Start of Block

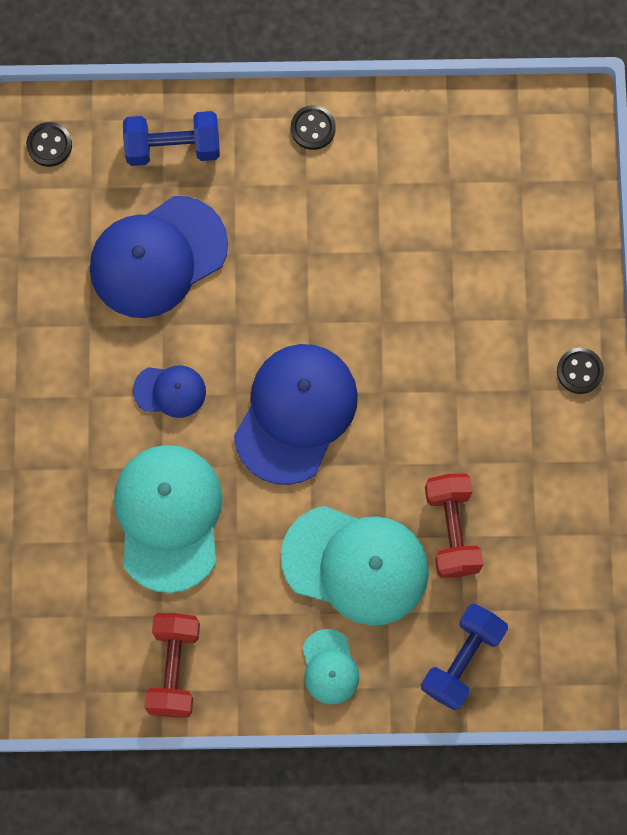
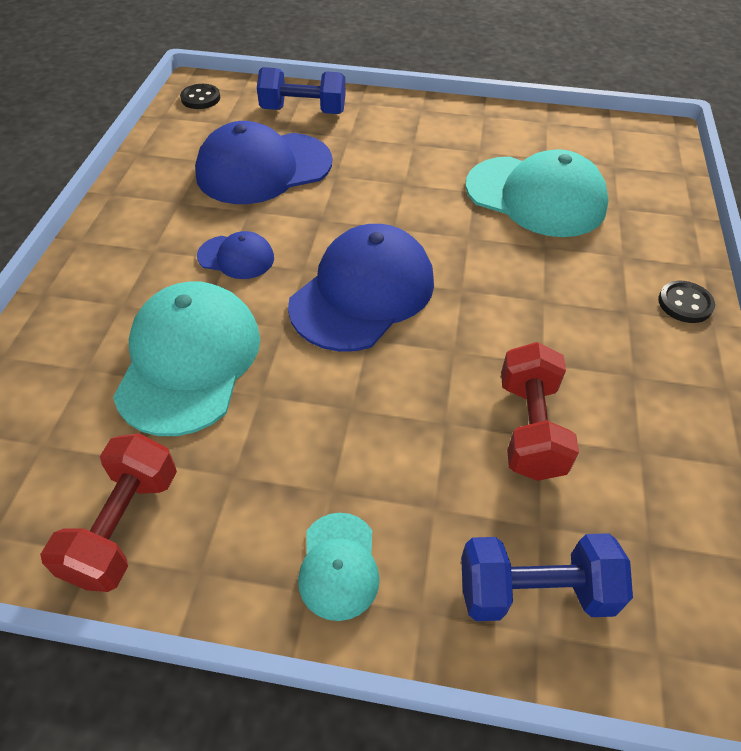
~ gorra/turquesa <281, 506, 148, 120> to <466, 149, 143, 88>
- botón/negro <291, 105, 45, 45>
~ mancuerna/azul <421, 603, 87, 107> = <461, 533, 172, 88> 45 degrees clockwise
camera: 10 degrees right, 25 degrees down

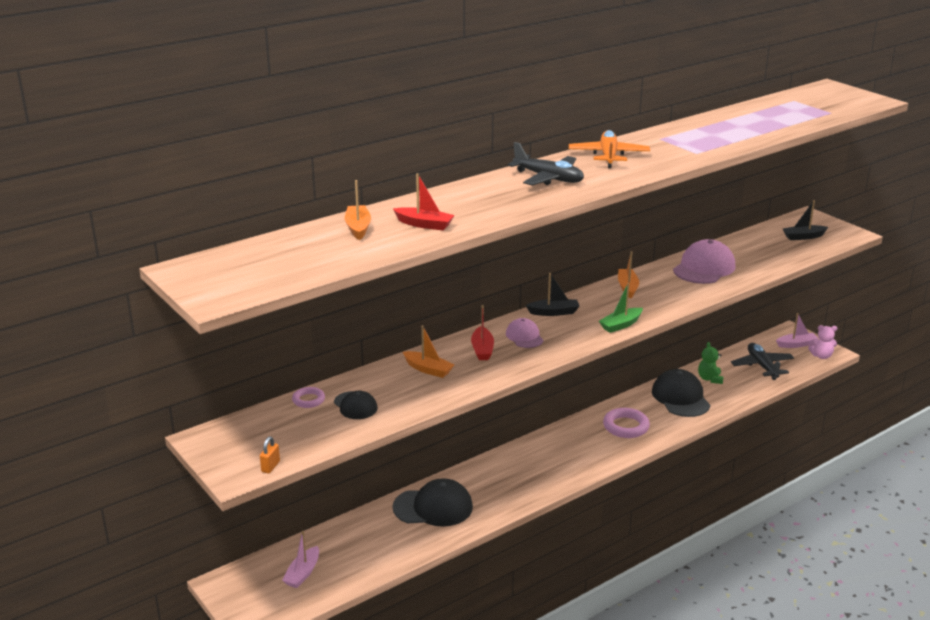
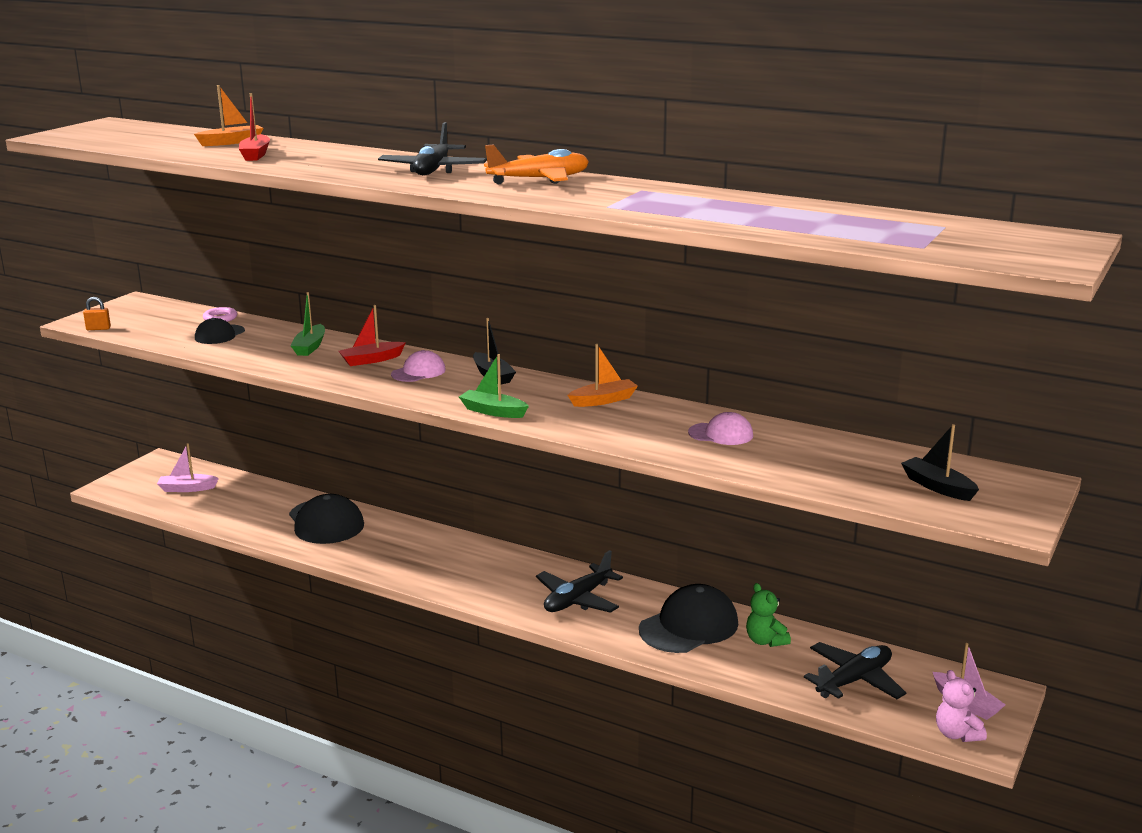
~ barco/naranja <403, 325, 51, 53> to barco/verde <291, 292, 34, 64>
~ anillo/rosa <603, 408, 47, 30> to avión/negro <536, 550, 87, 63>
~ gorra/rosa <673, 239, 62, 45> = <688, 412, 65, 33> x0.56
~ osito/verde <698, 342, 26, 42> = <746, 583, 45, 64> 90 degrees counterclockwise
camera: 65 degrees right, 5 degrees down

End of Block
Start of Block

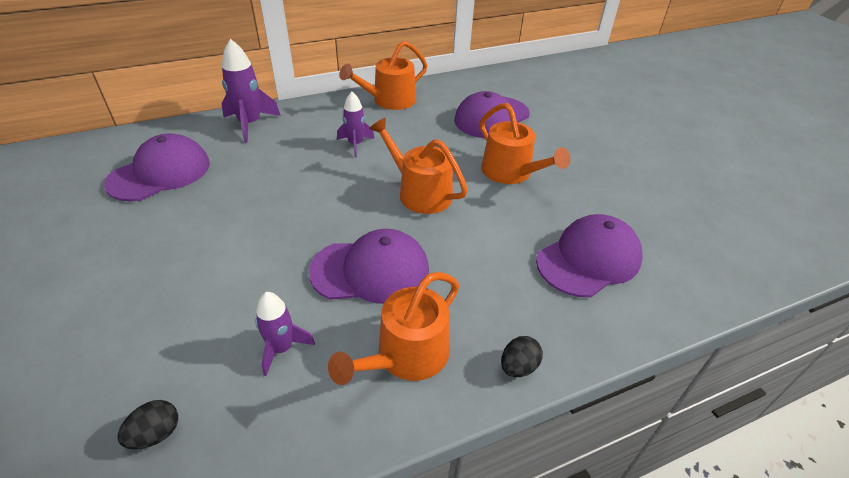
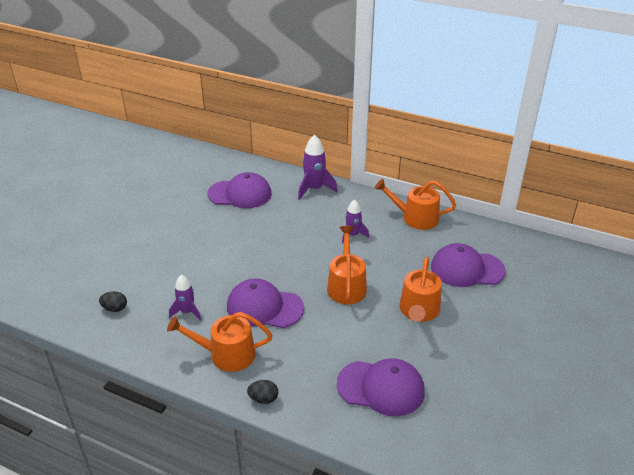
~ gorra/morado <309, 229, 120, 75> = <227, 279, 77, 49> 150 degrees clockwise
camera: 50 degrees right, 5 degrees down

End of Block
Start of Block

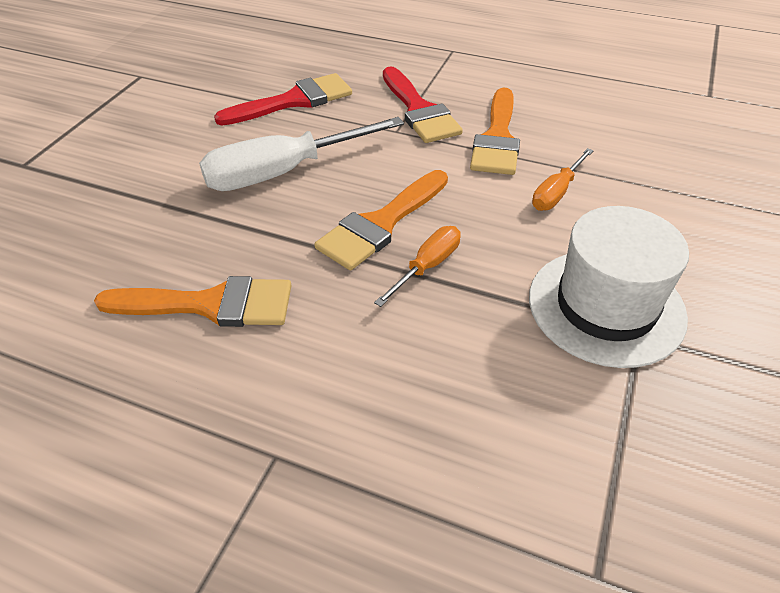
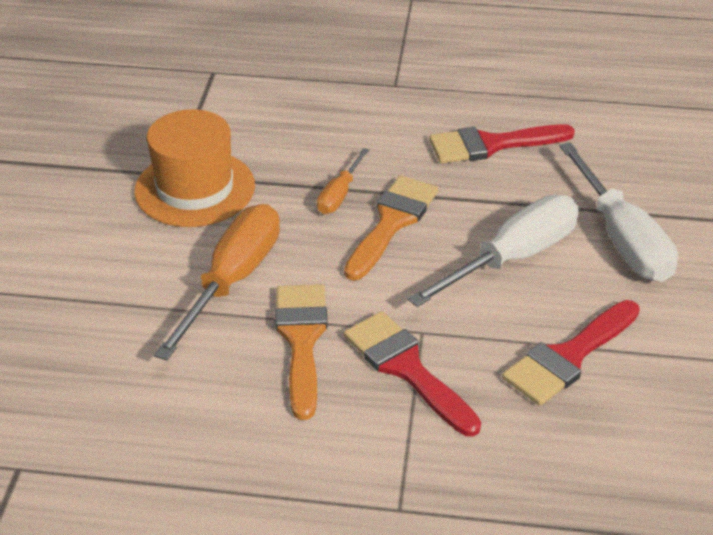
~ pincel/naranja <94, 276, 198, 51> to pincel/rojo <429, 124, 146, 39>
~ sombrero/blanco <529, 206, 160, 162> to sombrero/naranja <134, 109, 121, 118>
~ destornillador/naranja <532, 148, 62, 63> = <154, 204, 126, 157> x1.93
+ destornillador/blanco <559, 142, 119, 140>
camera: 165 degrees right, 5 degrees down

End of Block

▶ [Work to complete]: Go back to the listing above. Copy word for word the lines from the one with "149, 143, 88>" through the one with "45 degrees clockwise", and nothing more.

▶ [Result below]:
~ gorra/turquesa <281, 506, 148, 120> to <466, 149, 143, 88>
- botón/negro <291, 105, 45, 45>
~ mancuerna/azul <421, 603, 87, 107> = <461, 533, 172, 88> 45 degrees clockwise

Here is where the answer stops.